[[ Information supplied, beginning ]]
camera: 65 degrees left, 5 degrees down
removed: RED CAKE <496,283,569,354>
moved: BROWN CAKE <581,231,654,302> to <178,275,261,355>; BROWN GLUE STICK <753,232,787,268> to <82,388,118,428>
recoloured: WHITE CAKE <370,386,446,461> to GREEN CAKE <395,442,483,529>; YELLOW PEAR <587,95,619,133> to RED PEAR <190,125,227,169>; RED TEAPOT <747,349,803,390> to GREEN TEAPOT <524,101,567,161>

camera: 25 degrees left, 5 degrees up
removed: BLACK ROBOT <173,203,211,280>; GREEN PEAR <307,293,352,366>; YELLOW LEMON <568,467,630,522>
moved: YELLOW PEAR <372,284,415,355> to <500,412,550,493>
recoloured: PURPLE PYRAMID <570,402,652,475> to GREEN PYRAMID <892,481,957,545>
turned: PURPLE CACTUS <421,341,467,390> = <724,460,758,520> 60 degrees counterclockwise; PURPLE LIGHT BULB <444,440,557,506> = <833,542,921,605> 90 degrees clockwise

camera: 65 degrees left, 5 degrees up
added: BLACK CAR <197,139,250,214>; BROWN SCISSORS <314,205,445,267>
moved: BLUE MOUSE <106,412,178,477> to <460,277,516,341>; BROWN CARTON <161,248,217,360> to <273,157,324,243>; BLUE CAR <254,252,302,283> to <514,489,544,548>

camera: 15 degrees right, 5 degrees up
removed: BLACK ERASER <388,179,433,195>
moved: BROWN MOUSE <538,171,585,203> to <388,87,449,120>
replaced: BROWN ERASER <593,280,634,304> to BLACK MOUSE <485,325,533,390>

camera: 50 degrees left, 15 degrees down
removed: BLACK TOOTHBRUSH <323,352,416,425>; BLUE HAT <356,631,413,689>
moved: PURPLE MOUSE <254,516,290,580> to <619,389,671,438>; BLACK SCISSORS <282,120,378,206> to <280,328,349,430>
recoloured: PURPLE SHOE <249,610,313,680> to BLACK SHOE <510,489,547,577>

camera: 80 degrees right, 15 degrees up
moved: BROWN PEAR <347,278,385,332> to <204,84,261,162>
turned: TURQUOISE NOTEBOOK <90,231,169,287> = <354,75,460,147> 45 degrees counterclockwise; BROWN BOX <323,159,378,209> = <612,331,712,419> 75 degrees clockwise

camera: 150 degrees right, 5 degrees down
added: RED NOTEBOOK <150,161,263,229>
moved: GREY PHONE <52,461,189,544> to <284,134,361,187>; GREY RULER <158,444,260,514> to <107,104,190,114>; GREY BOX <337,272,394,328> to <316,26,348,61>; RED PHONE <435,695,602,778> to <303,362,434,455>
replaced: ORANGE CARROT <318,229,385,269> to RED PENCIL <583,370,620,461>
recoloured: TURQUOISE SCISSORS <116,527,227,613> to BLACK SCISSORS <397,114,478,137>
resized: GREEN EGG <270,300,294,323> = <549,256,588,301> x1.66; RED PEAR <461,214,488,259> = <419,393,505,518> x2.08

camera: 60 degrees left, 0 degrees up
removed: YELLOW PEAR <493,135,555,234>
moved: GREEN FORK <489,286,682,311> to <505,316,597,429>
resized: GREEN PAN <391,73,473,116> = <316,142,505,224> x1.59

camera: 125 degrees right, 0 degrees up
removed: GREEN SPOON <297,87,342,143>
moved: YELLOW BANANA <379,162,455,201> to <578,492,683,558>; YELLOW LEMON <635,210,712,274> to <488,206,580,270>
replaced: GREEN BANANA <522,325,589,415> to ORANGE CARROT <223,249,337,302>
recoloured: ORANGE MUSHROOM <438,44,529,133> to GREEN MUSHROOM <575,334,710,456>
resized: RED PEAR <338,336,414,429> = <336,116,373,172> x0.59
[[ Information supplied, end ]]
Of the entries above, repeat exactly the lines from the line with "removed: RED CAKE <496,283,569,354>" through the line with "moved: BROWN CAKE", both of them included.

Answer for this exercise>
removed: RED CAKE <496,283,569,354>
moved: BROWN CAKE <581,231,654,302> to <178,275,261,355>; BROWN GLUE STICK <753,232,787,268> to <82,388,118,428>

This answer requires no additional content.